What you will do
Across the listing below, count the lines containing "none". Give nothing but the number.

Records for the task
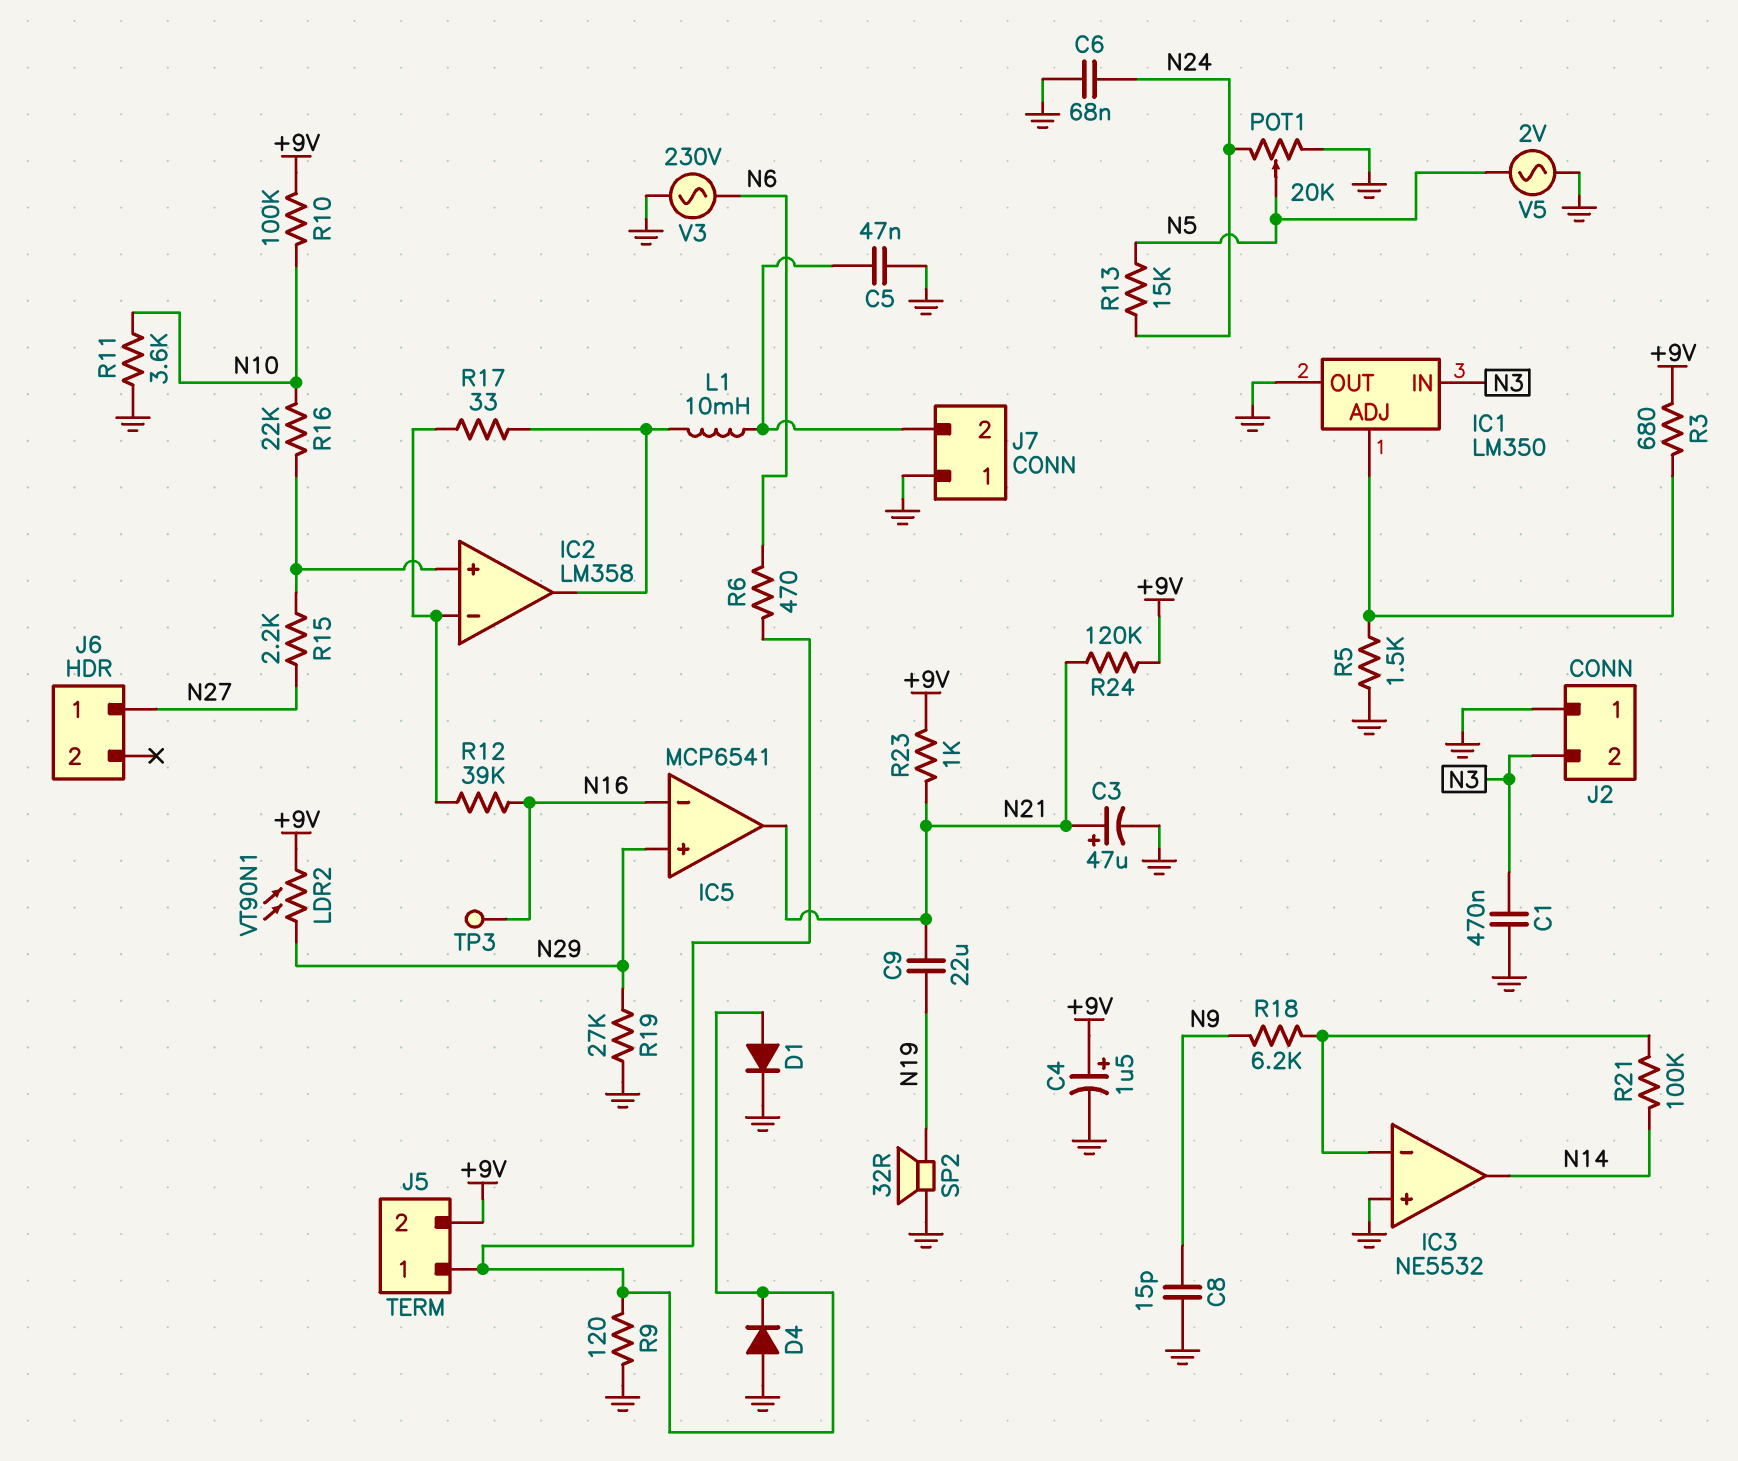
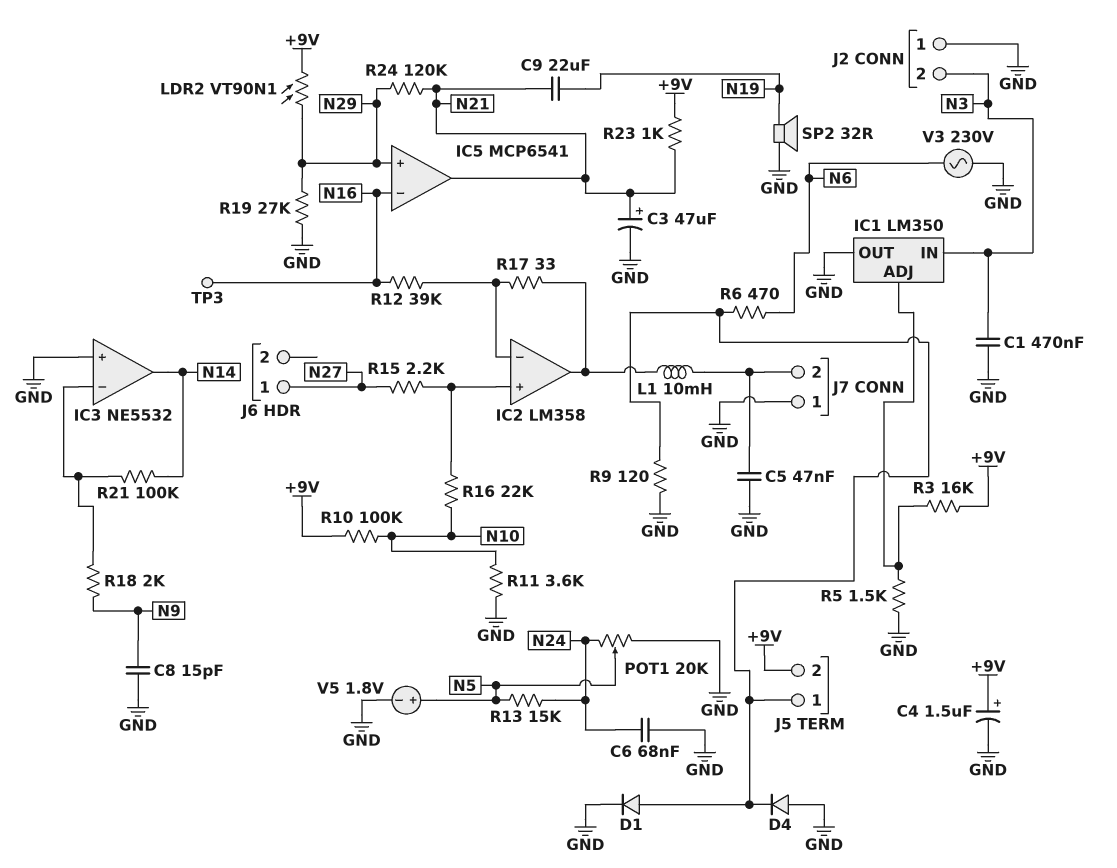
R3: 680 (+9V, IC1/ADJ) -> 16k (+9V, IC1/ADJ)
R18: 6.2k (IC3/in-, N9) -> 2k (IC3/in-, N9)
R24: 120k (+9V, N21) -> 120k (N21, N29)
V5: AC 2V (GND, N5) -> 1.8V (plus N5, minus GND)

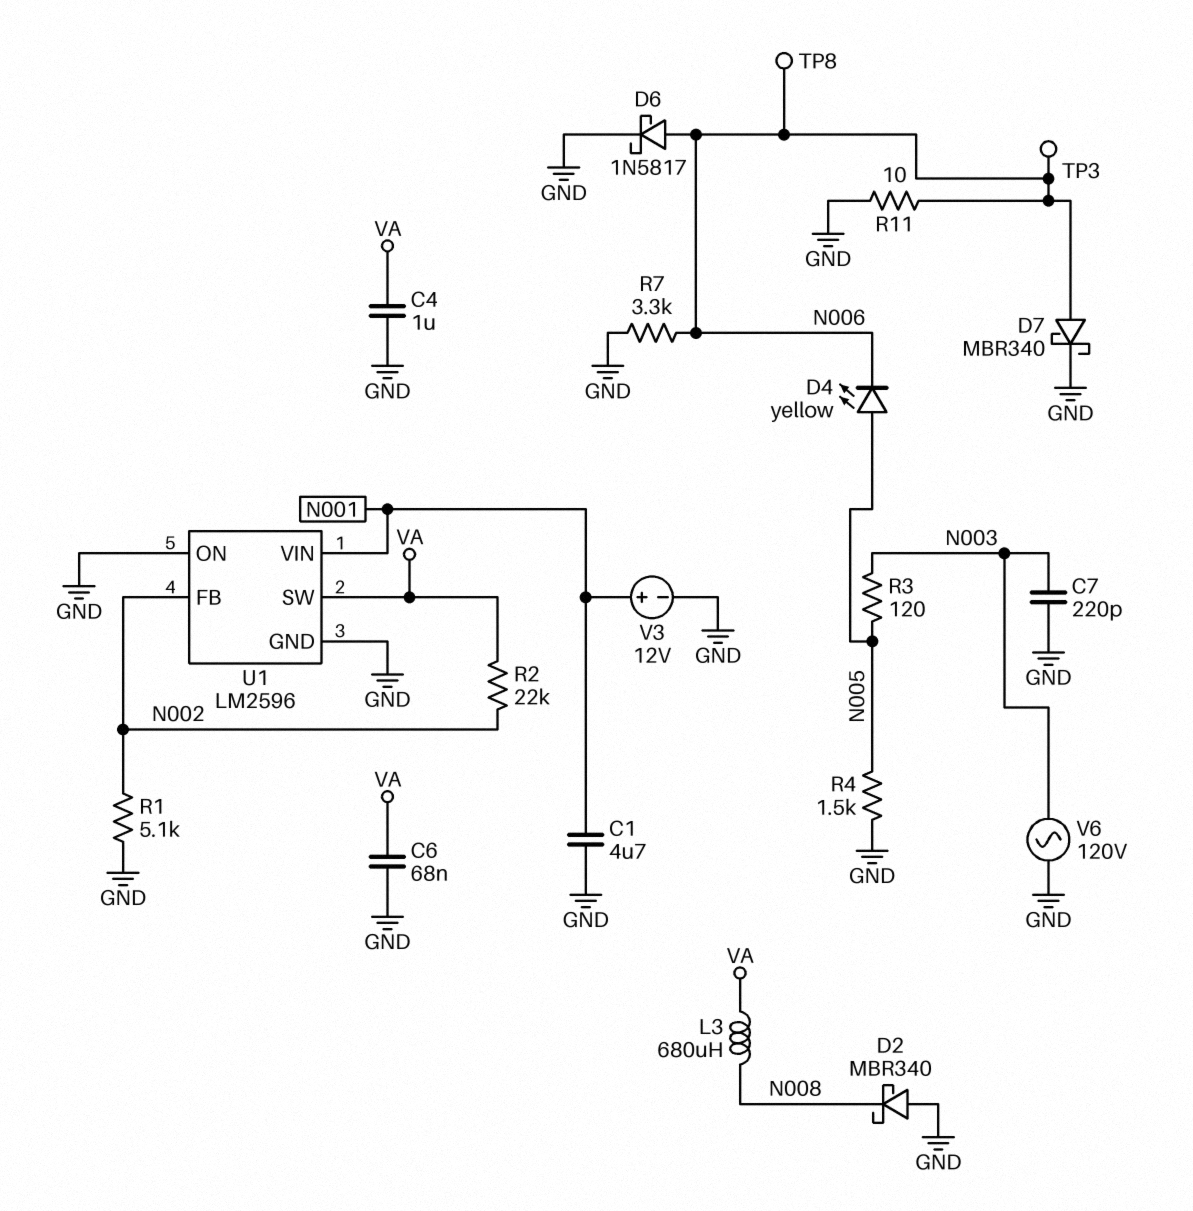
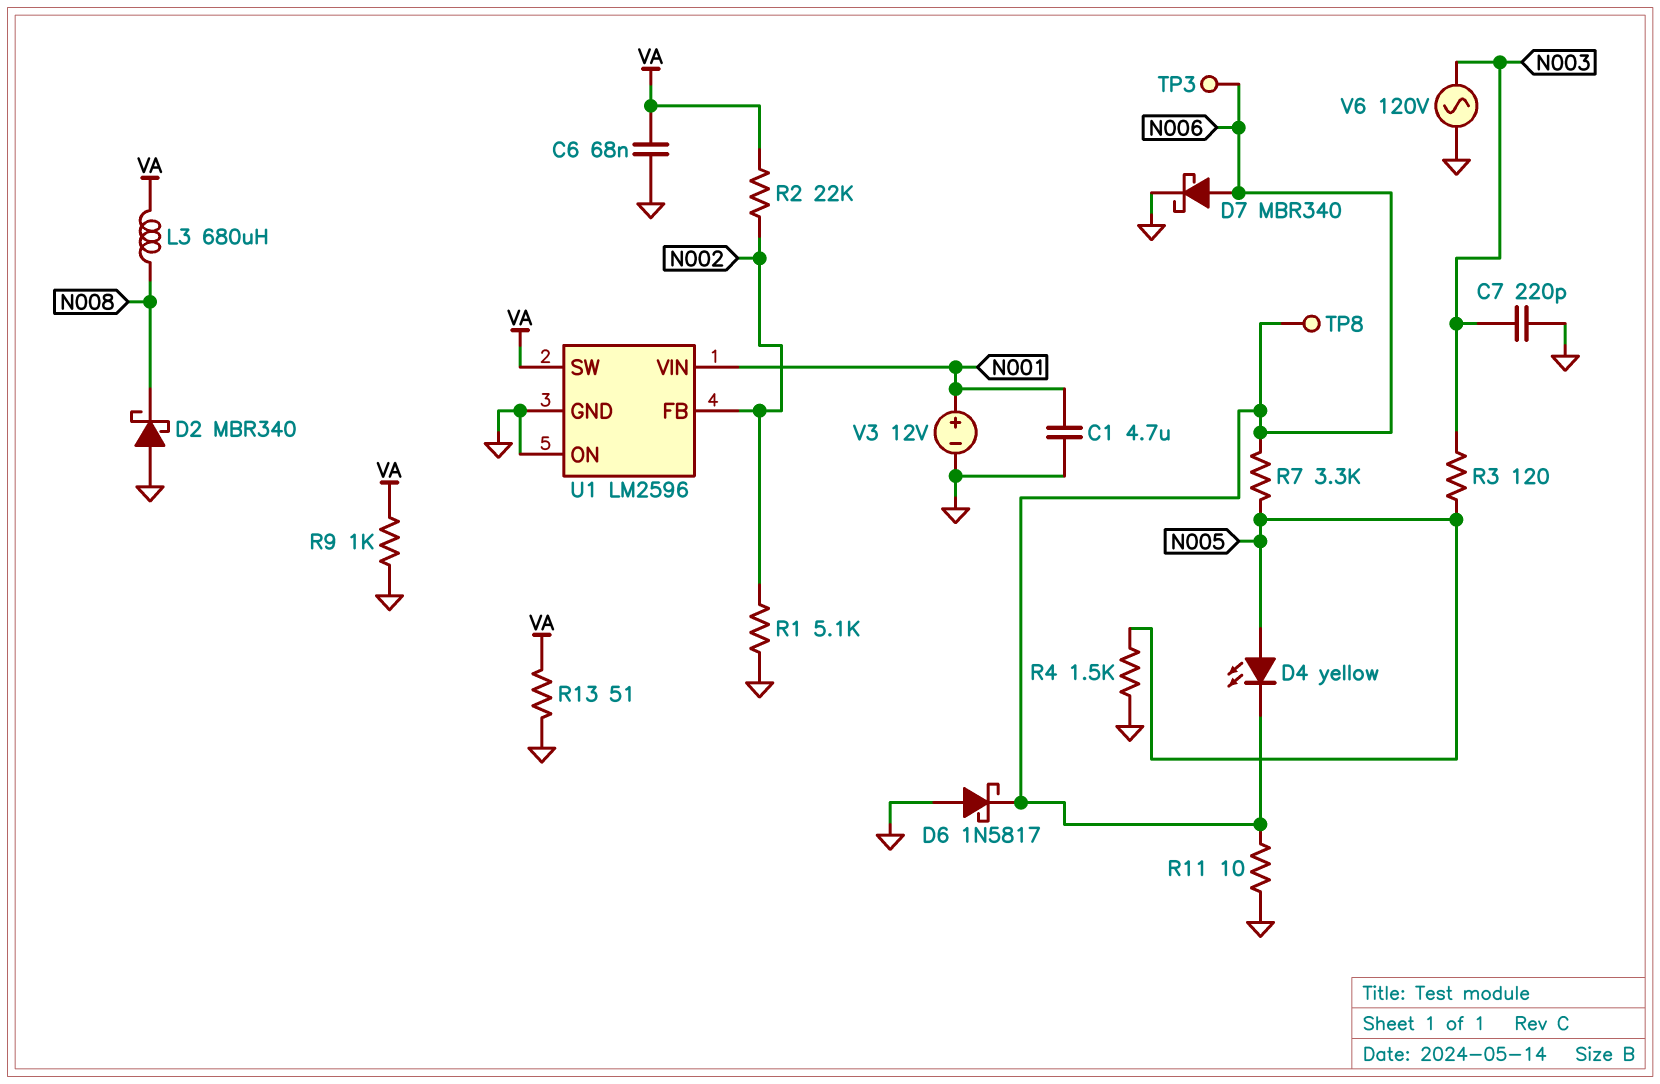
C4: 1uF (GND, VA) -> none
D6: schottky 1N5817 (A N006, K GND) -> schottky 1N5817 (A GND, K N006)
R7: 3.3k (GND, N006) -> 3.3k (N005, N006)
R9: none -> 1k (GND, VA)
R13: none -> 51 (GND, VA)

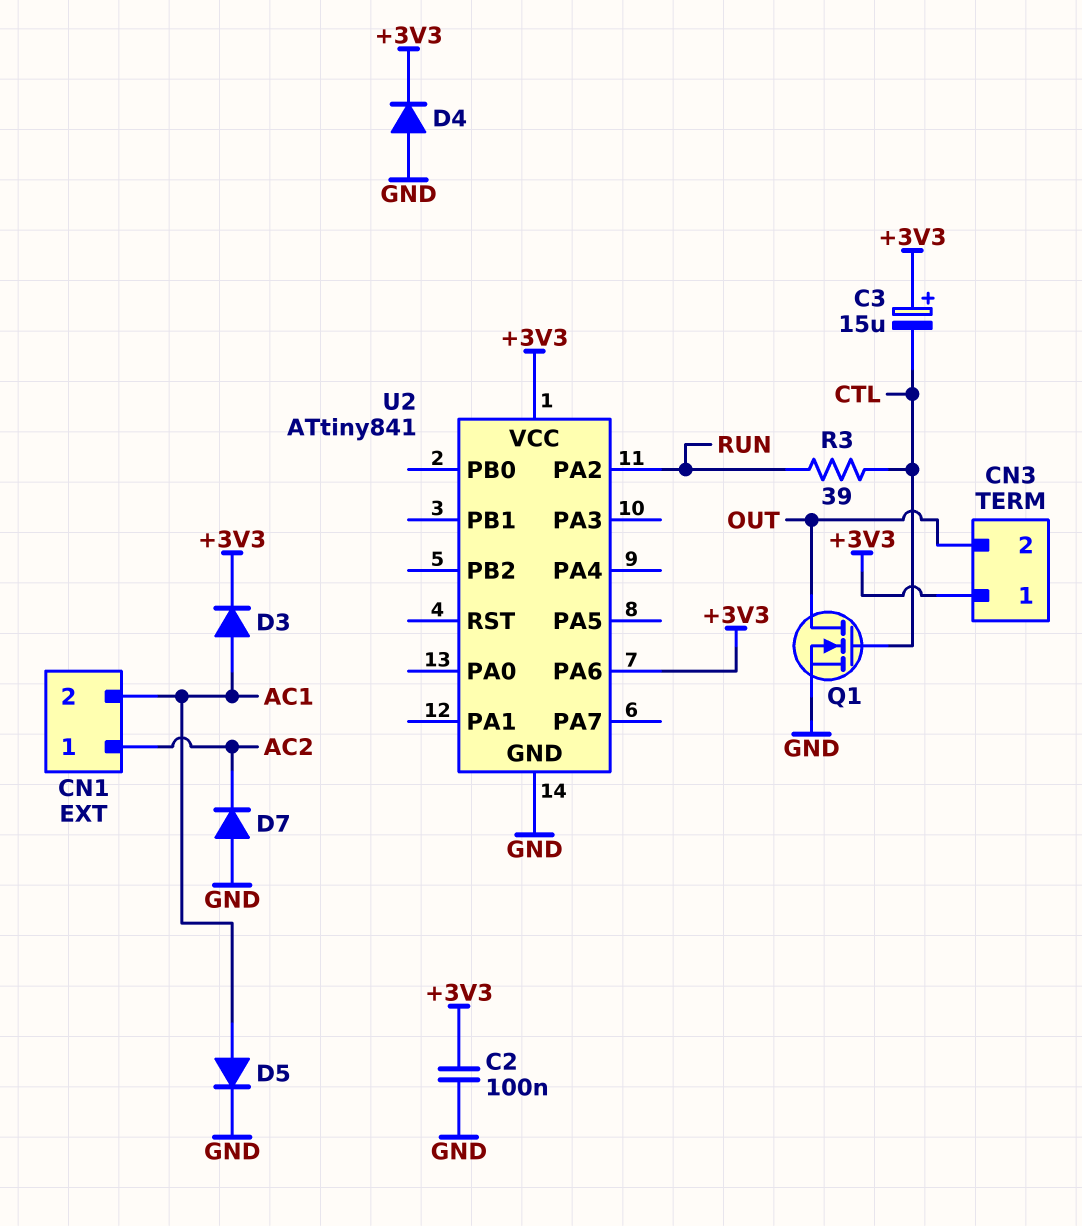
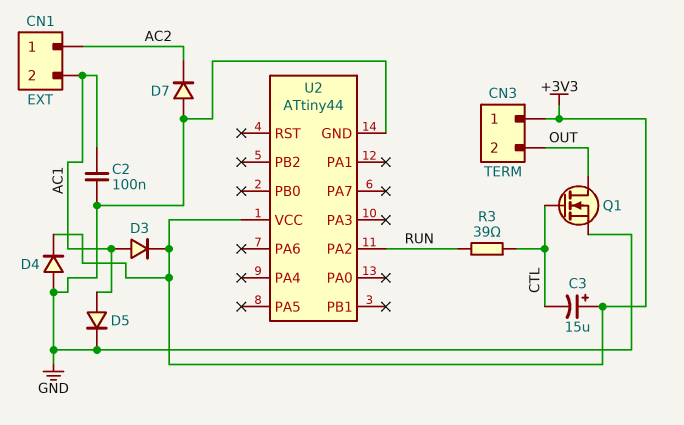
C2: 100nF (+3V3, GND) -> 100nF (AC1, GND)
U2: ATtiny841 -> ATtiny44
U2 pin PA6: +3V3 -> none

Exercise result
4